## Source data
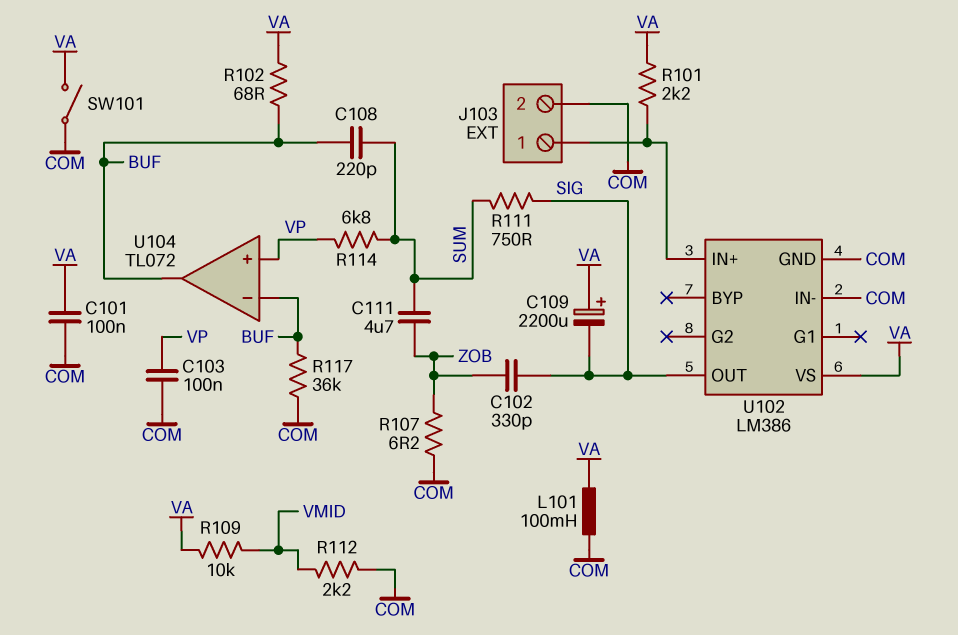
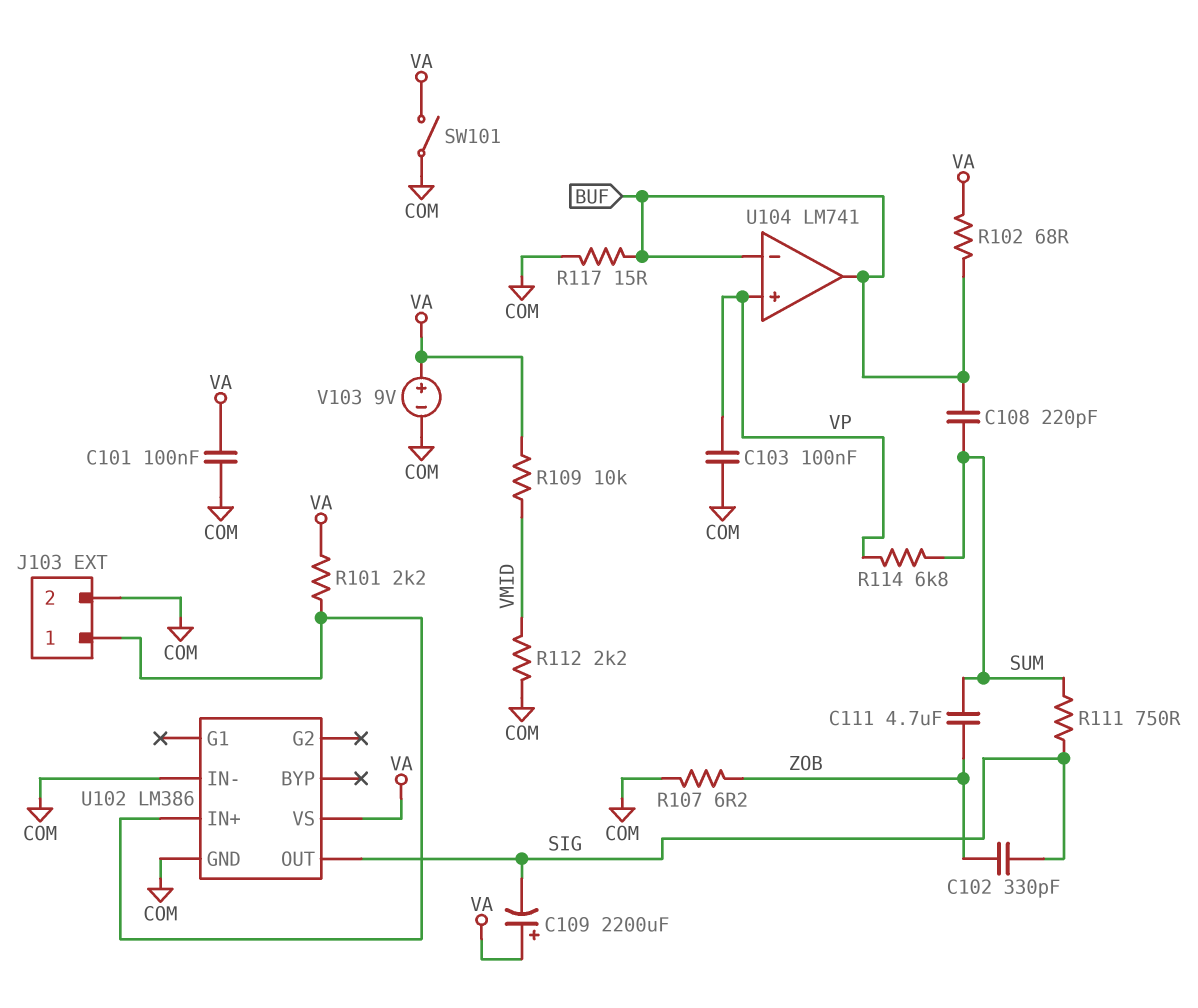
L101: 100mH (COM, VA) -> none
R117: 36k (BUF, COM) -> 15 (BUF, COM)
U104: TL072 -> LM741
V103: none -> 9V (plus VA, minus COM)

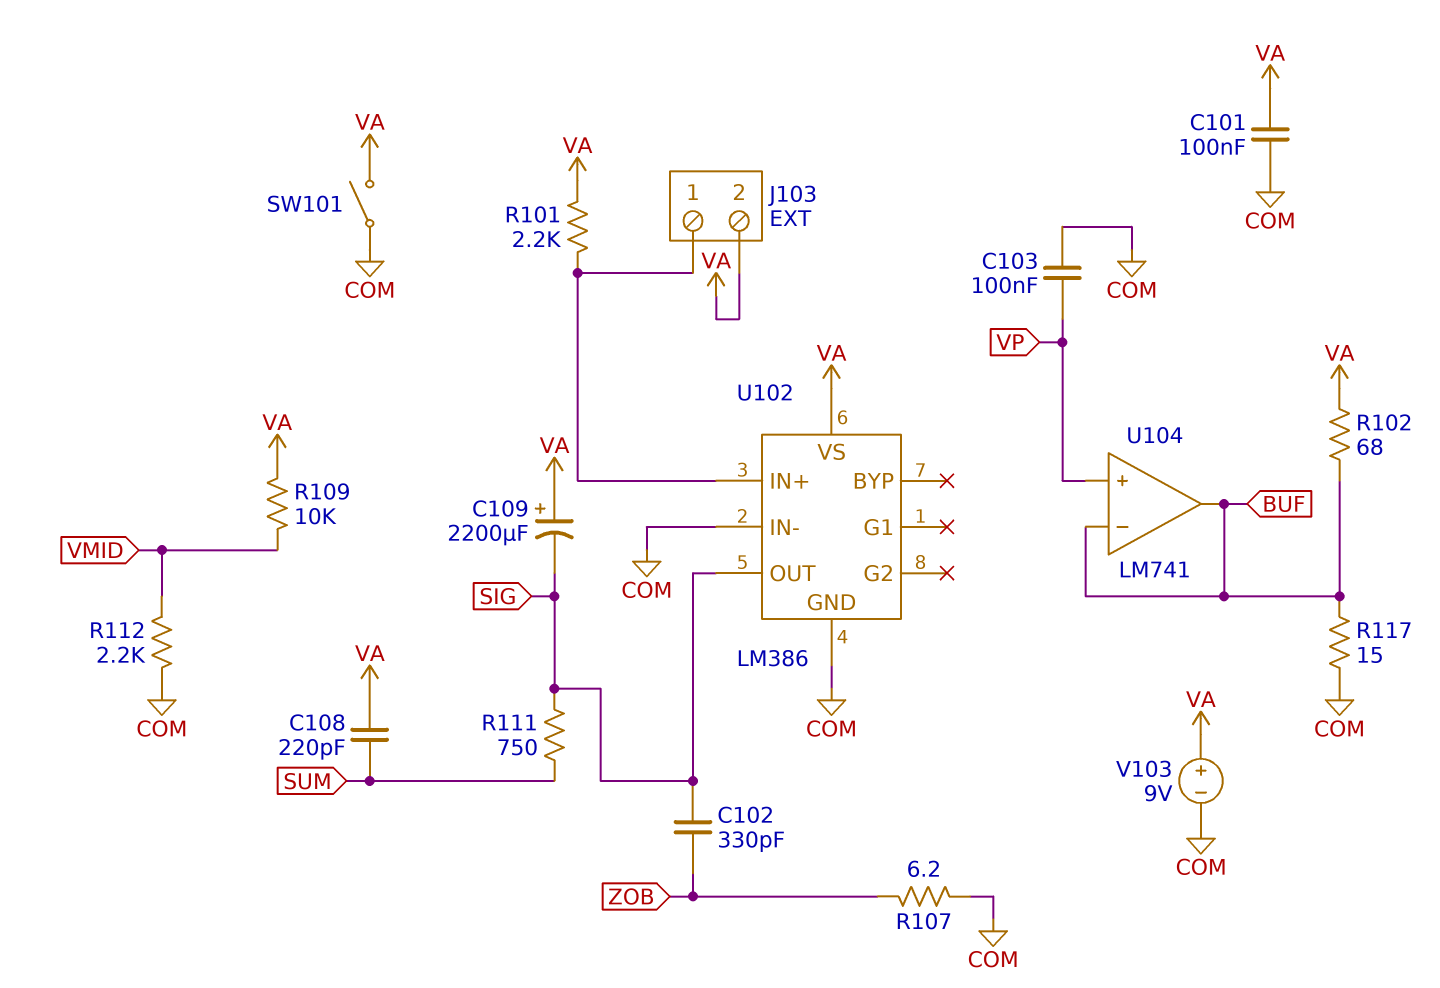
C108: 220pF (BUF, SUM) -> 220pF (SUM, VA)
C111: 4.7uF (SUM, ZOB) -> none
J103 pin 2: COM -> VA
R114: 6.8k (SUM, VP) -> none

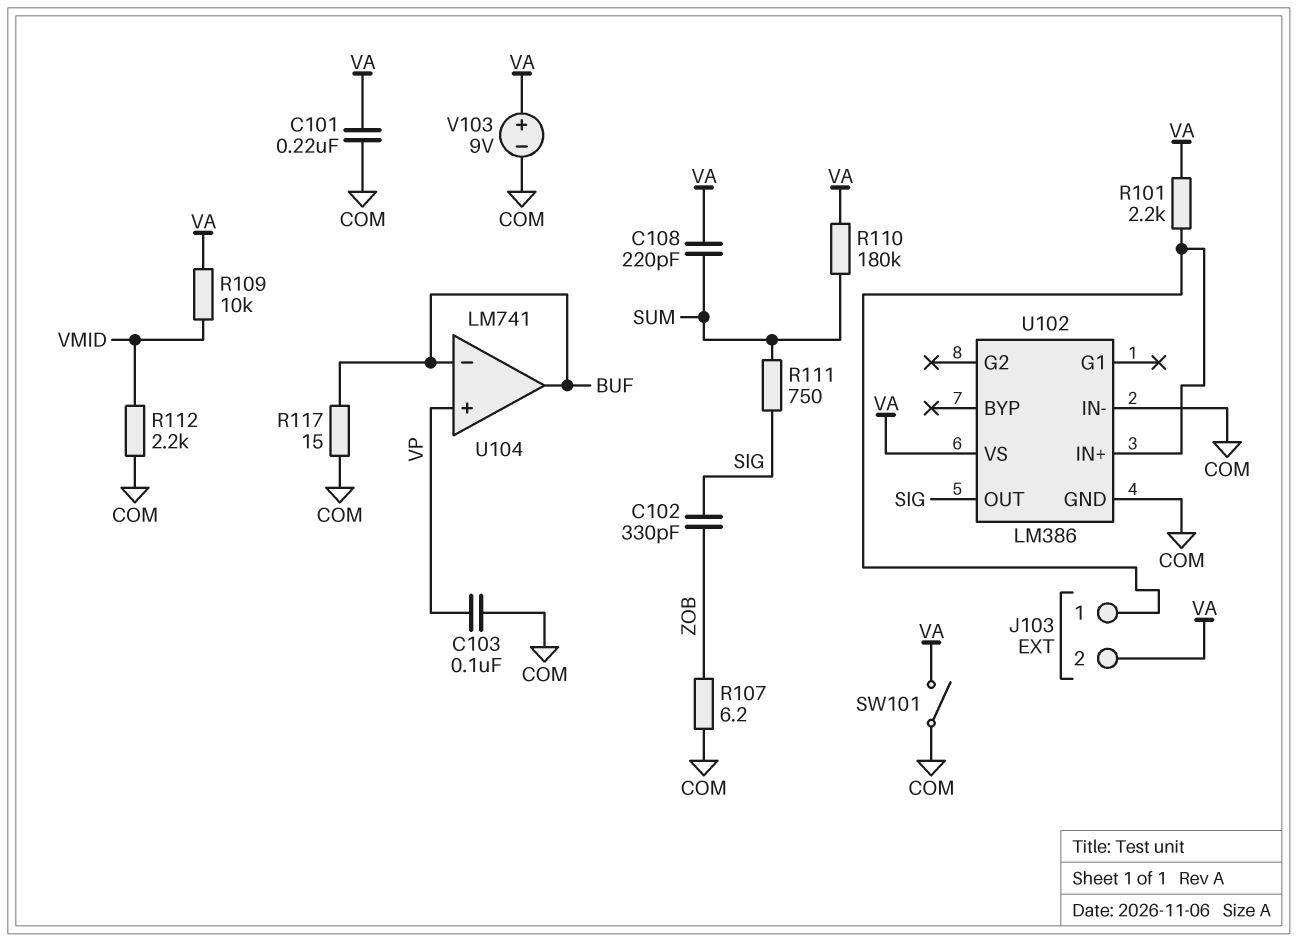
C101: 100nF (COM, VA) -> 220nF (COM, VA)
C109: 2200uF (plus VA, minus SIG) -> none
R102: 68 (BUF, VA) -> none
R110: none -> 180k (SUM, VA)

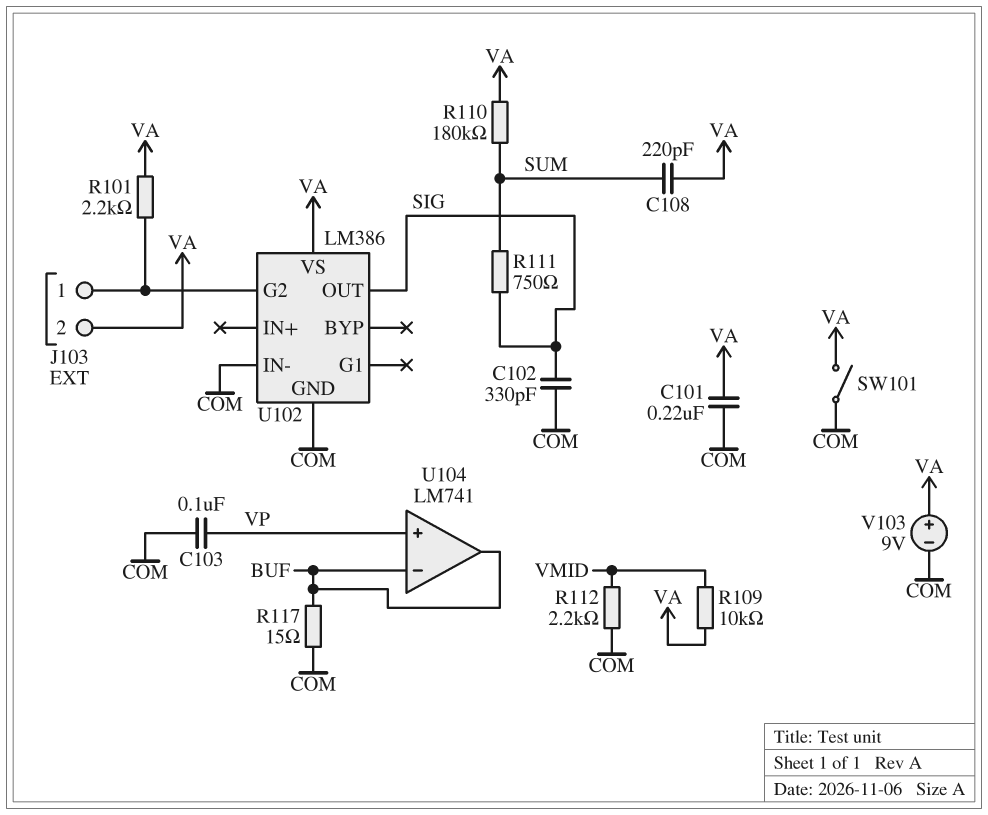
C102: 330pF (SIG, ZOB) -> 330pF (COM, SIG)
R107: 6.2 (COM, ZOB) -> none
U102 pin G2: none -> J103/1
U102 pin IN+: J103/1 -> none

## About this task
Give the data above again in full and unchanged, skipping the pictures.

## Output for this exercise
L101: 100mH (COM, VA) -> none
R117: 36k (BUF, COM) -> 15 (BUF, COM)
U104: TL072 -> LM741
V103: none -> 9V (plus VA, minus COM)

C108: 220pF (BUF, SUM) -> 220pF (SUM, VA)
C111: 4.7uF (SUM, ZOB) -> none
J103 pin 2: COM -> VA
R114: 6.8k (SUM, VP) -> none

C101: 100nF (COM, VA) -> 220nF (COM, VA)
C109: 2200uF (plus VA, minus SIG) -> none
R102: 68 (BUF, VA) -> none
R110: none -> 180k (SUM, VA)

C102: 330pF (SIG, ZOB) -> 330pF (COM, SIG)
R107: 6.2 (COM, ZOB) -> none
U102 pin G2: none -> J103/1
U102 pin IN+: J103/1 -> none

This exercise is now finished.